Saved data entries
***

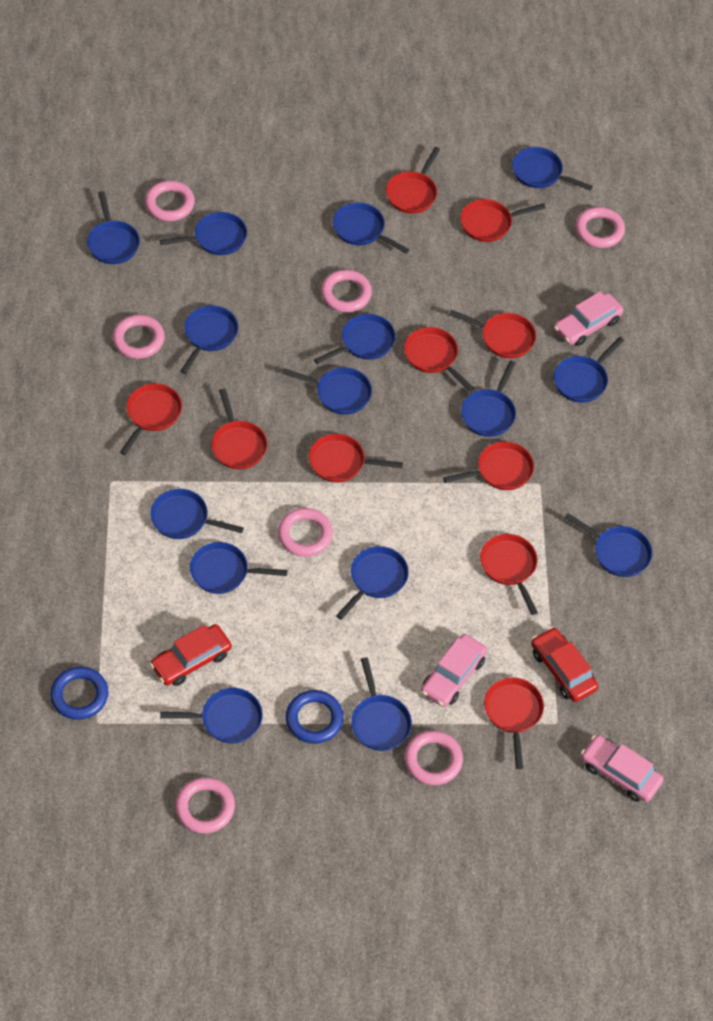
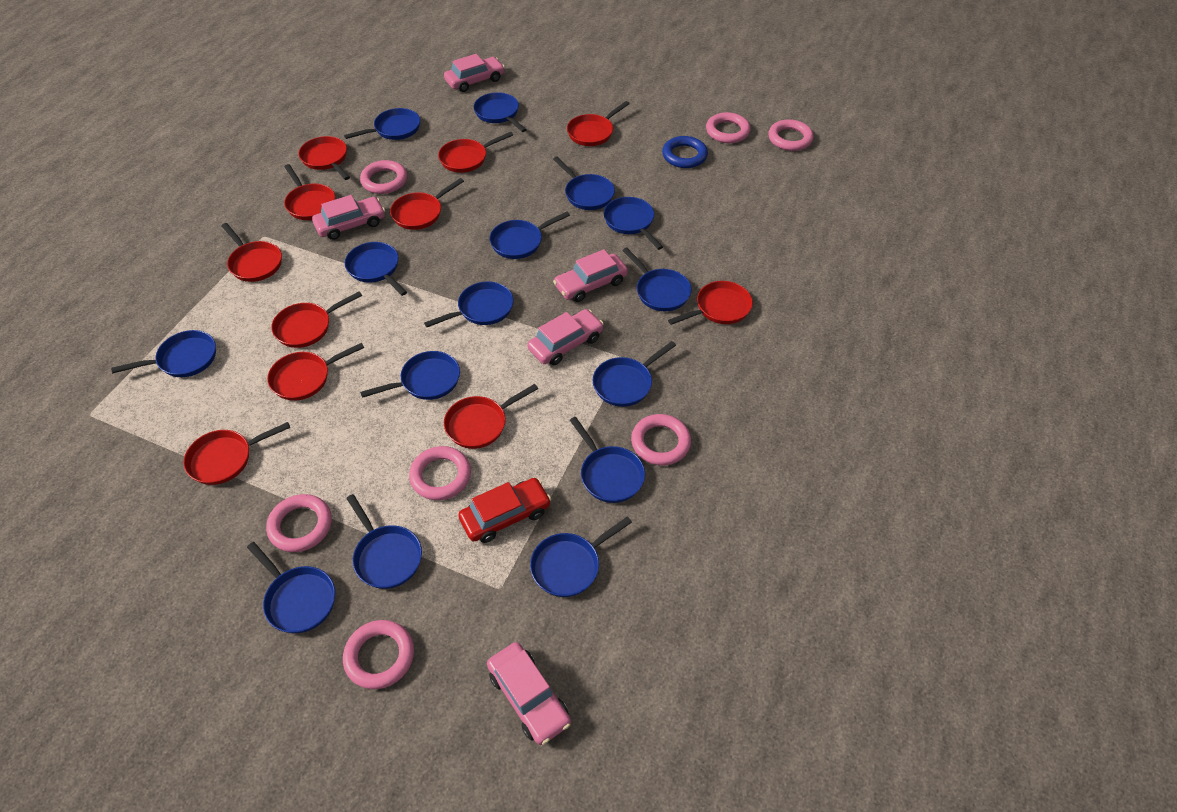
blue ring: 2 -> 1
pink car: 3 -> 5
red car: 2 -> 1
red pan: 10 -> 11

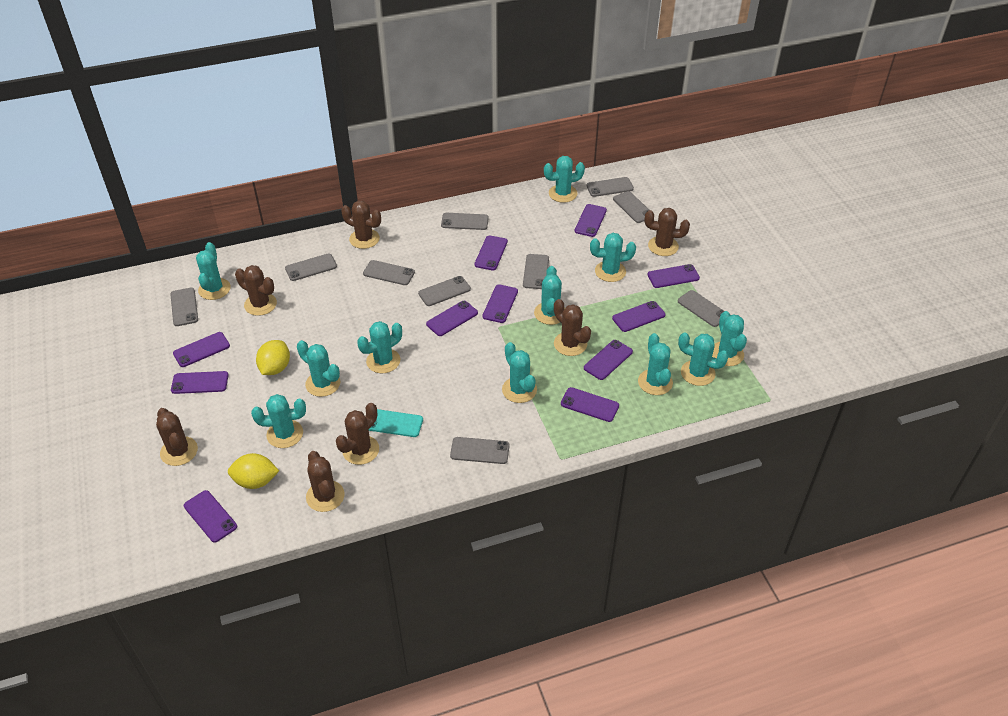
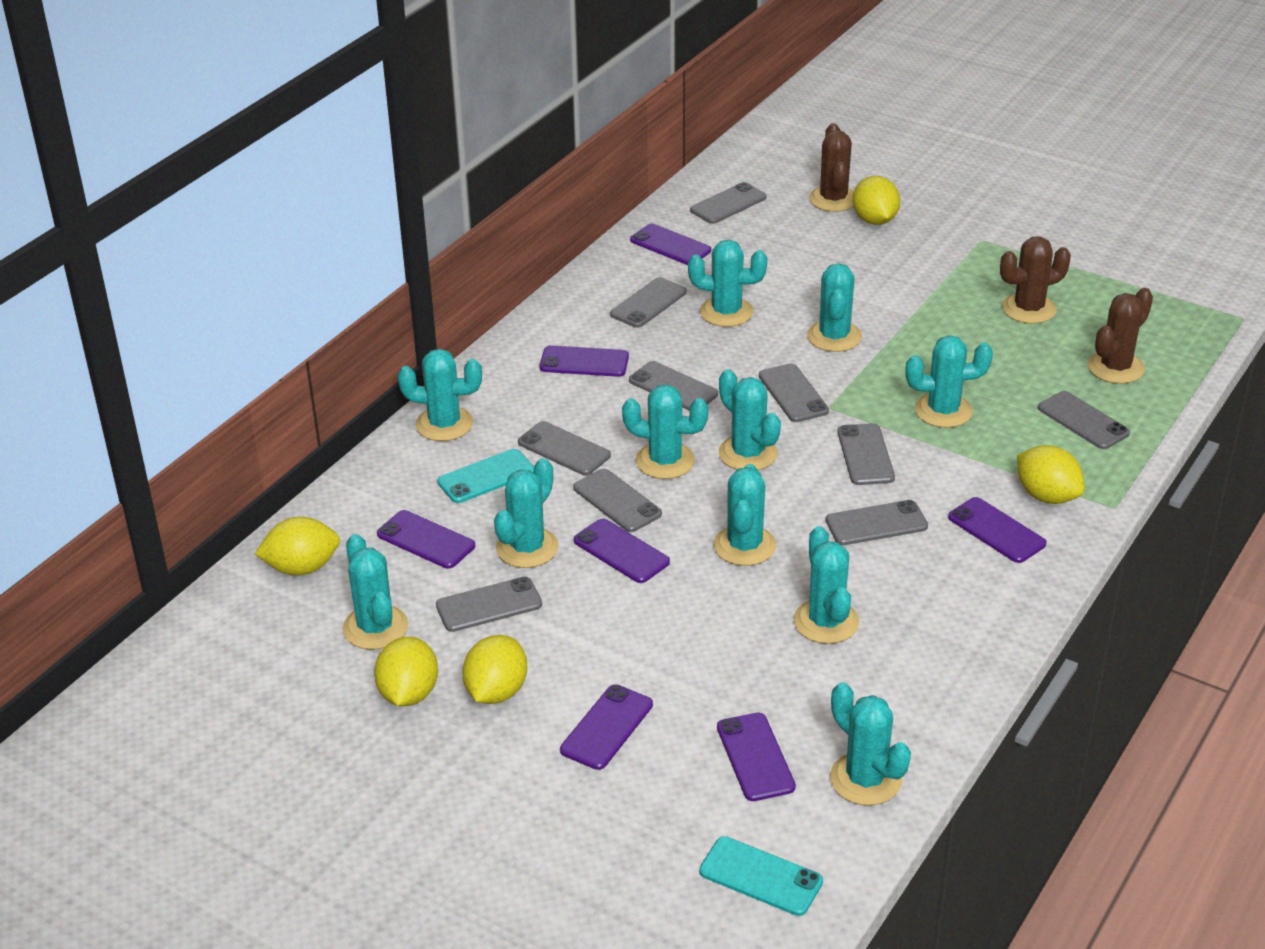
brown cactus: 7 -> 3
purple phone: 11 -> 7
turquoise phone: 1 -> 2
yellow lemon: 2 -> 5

***

→ **EXERCISE DETAILS**:
Where the word "phone" shows up in a line of the entries above, copy that line.

→ **ANSWER TO THIS TASK**:
purple phone: 11 -> 7
turquoise phone: 1 -> 2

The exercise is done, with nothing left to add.